● Problem to work on
Give back, unchanged, the lines from the one containing "(259, 418) = (649, 227): black" to the end of the listing, inclusive of both.

[[ Listed entries, beginning ]]

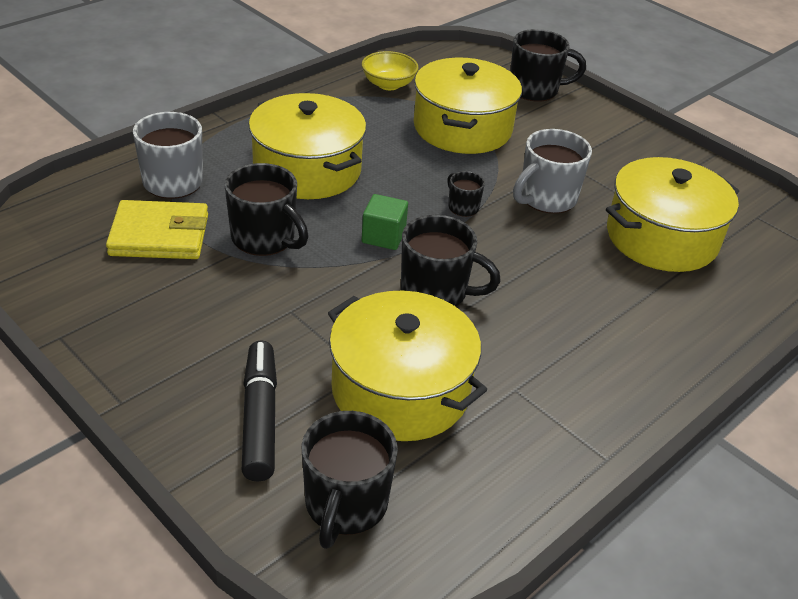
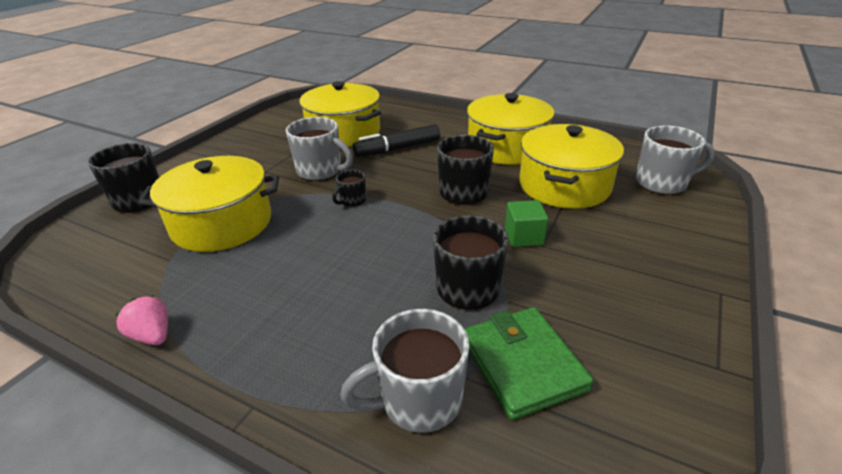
camera: 105 degrees left, 5 degrees down
(159, 235) = (522, 364): yellow wallet -> green wallet
(259, 418) = (649, 227): black marker -> black marker (398, 149)
(307, 169) = (338, 297): yellow pot -> yellow pot (507, 147)
(325, 92) = (152, 335): none -> pink strawberry
(345, 505) = (662, 183): black mug -> grey mug
(383, 236) = (416, 226): green cube -> green cube (524, 237)
(388, 84) = (129, 289): yellow bowl -> none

[[ Listed entries, end ]]

● Exercise result
(259, 418) = (649, 227): black marker -> black marker (398, 149)
(307, 169) = (338, 297): yellow pot -> yellow pot (507, 147)
(325, 92) = (152, 335): none -> pink strawberry
(345, 505) = (662, 183): black mug -> grey mug
(383, 236) = (416, 226): green cube -> green cube (524, 237)
(388, 84) = (129, 289): yellow bowl -> none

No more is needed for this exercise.